• About this task:
In the records that follow, find the line with "yellow rolling pin"; from there, retype every line exactly through the line with "green battery <662, 195>", which also belongs to the answer.

★ ★ ★ ★ ★

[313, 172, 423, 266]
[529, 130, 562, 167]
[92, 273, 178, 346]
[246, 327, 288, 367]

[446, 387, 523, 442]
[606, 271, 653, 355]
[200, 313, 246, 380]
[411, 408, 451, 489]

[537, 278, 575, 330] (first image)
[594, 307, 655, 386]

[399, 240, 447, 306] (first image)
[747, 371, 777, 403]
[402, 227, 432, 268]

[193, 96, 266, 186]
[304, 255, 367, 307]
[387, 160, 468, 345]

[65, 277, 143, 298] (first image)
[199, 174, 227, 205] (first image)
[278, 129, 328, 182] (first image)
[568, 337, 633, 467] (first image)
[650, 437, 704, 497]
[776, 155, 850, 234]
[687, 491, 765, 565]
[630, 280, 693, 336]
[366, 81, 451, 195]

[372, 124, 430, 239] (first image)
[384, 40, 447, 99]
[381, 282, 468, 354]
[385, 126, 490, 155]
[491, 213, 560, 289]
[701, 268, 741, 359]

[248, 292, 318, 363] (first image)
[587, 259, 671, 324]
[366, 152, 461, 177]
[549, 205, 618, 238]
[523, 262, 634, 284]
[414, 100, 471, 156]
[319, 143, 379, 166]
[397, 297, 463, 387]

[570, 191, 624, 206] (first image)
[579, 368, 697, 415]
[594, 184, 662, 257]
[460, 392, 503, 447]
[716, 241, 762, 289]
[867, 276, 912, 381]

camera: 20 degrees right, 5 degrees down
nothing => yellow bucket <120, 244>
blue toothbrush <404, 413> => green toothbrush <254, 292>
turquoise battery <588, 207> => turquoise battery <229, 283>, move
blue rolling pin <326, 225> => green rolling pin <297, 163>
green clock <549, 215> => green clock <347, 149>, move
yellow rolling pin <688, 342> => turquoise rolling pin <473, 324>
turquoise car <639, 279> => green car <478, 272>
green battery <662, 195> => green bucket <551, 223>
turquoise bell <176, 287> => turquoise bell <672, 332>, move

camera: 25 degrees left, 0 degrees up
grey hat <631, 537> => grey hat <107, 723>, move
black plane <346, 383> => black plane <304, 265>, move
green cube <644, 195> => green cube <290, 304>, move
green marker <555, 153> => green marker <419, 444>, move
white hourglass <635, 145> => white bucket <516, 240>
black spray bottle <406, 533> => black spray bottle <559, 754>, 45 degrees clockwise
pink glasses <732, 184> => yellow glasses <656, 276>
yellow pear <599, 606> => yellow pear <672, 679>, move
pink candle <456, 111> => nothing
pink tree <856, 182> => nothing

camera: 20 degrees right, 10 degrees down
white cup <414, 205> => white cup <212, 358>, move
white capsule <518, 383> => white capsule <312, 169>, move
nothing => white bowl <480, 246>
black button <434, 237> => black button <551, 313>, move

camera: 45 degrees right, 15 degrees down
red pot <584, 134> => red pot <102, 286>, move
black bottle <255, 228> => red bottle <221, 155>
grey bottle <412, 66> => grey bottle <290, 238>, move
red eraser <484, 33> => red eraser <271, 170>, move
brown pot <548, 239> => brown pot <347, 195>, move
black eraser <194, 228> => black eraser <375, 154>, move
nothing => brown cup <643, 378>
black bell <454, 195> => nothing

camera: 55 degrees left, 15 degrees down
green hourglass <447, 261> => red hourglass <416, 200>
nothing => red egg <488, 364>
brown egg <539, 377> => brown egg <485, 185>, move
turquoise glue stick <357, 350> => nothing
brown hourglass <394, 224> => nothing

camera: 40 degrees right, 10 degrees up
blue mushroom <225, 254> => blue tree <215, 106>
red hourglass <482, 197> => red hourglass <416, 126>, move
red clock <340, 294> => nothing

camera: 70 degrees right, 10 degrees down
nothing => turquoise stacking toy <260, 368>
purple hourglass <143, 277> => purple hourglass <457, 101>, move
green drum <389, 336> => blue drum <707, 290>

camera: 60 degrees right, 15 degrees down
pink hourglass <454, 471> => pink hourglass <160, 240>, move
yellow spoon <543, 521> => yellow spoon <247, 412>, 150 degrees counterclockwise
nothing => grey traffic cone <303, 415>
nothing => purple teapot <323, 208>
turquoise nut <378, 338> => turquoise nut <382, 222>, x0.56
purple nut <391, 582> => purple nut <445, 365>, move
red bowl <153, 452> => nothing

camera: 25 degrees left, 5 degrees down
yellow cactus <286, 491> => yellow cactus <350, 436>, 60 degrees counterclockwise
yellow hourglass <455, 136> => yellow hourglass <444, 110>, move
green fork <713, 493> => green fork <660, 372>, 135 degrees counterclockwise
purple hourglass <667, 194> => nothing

★ ★ ★ ★ ★

• Response to the exercise:
yellow rolling pin <688, 342> => turquoise rolling pin <473, 324>
turquoise car <639, 279> => green car <478, 272>
green battery <662, 195> => green bucket <551, 223>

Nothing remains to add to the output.